Action item:
Each line from the one containing "RGB2 pin G: RX -> 15" through the end of the data must be retyped exactly, and no other line.

Dataset records:
□ □ □ □
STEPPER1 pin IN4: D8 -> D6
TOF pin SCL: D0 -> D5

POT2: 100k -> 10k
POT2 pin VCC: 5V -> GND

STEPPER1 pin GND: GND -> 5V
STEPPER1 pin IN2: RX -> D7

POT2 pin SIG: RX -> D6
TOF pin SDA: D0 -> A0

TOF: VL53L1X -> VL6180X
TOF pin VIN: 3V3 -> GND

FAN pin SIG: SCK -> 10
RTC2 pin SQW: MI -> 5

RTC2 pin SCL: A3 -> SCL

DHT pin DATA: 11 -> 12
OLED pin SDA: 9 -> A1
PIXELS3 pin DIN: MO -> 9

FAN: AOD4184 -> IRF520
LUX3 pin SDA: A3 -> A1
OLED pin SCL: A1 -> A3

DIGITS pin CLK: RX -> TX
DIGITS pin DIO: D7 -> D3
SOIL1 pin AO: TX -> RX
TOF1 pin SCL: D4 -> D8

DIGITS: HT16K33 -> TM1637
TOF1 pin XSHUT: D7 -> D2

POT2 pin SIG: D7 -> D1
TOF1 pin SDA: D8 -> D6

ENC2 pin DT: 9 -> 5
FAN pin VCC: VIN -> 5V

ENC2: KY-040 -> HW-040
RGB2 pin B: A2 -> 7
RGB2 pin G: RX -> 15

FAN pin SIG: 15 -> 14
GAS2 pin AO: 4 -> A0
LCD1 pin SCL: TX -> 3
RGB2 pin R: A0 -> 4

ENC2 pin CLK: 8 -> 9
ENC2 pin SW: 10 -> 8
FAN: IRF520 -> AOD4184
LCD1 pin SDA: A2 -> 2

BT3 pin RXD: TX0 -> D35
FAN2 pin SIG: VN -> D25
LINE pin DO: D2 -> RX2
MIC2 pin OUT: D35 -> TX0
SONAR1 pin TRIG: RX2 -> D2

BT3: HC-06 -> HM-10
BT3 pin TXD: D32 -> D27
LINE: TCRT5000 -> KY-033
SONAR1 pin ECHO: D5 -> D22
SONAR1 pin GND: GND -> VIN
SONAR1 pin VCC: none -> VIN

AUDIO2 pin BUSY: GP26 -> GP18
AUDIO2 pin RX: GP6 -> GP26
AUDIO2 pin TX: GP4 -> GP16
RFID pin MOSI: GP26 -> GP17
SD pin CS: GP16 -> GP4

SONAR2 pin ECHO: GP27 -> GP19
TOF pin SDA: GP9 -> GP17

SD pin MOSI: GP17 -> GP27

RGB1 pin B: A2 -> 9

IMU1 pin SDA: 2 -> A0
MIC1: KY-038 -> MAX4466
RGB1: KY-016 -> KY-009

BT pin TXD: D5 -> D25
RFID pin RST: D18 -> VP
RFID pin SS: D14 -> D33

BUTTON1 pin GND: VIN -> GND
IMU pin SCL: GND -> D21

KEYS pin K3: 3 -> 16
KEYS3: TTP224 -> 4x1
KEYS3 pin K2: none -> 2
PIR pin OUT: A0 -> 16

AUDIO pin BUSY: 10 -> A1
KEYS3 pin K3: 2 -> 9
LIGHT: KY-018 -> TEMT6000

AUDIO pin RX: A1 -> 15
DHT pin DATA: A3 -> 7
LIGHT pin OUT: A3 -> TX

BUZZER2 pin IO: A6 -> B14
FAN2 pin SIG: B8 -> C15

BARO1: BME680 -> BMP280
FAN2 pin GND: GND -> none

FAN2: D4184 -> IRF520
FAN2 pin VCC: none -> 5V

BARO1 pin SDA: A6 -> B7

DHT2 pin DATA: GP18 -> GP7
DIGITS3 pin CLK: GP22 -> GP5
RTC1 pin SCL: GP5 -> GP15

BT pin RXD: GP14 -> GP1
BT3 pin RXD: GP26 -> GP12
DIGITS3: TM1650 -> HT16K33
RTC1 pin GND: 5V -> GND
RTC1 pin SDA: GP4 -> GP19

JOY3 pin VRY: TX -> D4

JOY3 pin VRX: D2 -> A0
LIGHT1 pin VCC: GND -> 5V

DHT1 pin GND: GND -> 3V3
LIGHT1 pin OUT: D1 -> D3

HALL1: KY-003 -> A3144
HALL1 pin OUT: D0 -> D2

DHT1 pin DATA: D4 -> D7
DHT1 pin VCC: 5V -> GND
□ □ □ □
Solution to this problem:
RGB2 pin G: RX -> 15

FAN pin SIG: 15 -> 14
GAS2 pin AO: 4 -> A0
LCD1 pin SCL: TX -> 3
RGB2 pin R: A0 -> 4

ENC2 pin CLK: 8 -> 9
ENC2 pin SW: 10 -> 8
FAN: IRF520 -> AOD4184
LCD1 pin SDA: A2 -> 2

BT3 pin RXD: TX0 -> D35
FAN2 pin SIG: VN -> D25
LINE pin DO: D2 -> RX2
MIC2 pin OUT: D35 -> TX0
SONAR1 pin TRIG: RX2 -> D2

BT3: HC-06 -> HM-10
BT3 pin TXD: D32 -> D27
LINE: TCRT5000 -> KY-033
SONAR1 pin ECHO: D5 -> D22
SONAR1 pin GND: GND -> VIN
SONAR1 pin VCC: none -> VIN

AUDIO2 pin BUSY: GP26 -> GP18
AUDIO2 pin RX: GP6 -> GP26
AUDIO2 pin TX: GP4 -> GP16
RFID pin MOSI: GP26 -> GP17
SD pin CS: GP16 -> GP4

SONAR2 pin ECHO: GP27 -> GP19
TOF pin SDA: GP9 -> GP17

SD pin MOSI: GP17 -> GP27

RGB1 pin B: A2 -> 9

IMU1 pin SDA: 2 -> A0
MIC1: KY-038 -> MAX4466
RGB1: KY-016 -> KY-009

BT pin TXD: D5 -> D25
RFID pin RST: D18 -> VP
RFID pin SS: D14 -> D33

BUTTON1 pin GND: VIN -> GND
IMU pin SCL: GND -> D21

KEYS pin K3: 3 -> 16
KEYS3: TTP224 -> 4x1
KEYS3 pin K2: none -> 2
PIR pin OUT: A0 -> 16

AUDIO pin BUSY: 10 -> A1
KEYS3 pin K3: 2 -> 9
LIGHT: KY-018 -> TEMT6000

AUDIO pin RX: A1 -> 15
DHT pin DATA: A3 -> 7
LIGHT pin OUT: A3 -> TX

BUZZER2 pin IO: A6 -> B14
FAN2 pin SIG: B8 -> C15

BARO1: BME680 -> BMP280
FAN2 pin GND: GND -> none

FAN2: D4184 -> IRF520
FAN2 pin VCC: none -> 5V

BARO1 pin SDA: A6 -> B7

DHT2 pin DATA: GP18 -> GP7
DIGITS3 pin CLK: GP22 -> GP5
RTC1 pin SCL: GP5 -> GP15

BT pin RXD: GP14 -> GP1
BT3 pin RXD: GP26 -> GP12
DIGITS3: TM1650 -> HT16K33
RTC1 pin GND: 5V -> GND
RTC1 pin SDA: GP4 -> GP19

JOY3 pin VRY: TX -> D4

JOY3 pin VRX: D2 -> A0
LIGHT1 pin VCC: GND -> 5V

DHT1 pin GND: GND -> 3V3
LIGHT1 pin OUT: D1 -> D3

HALL1: KY-003 -> A3144
HALL1 pin OUT: D0 -> D2

DHT1 pin DATA: D4 -> D7
DHT1 pin VCC: 5V -> GND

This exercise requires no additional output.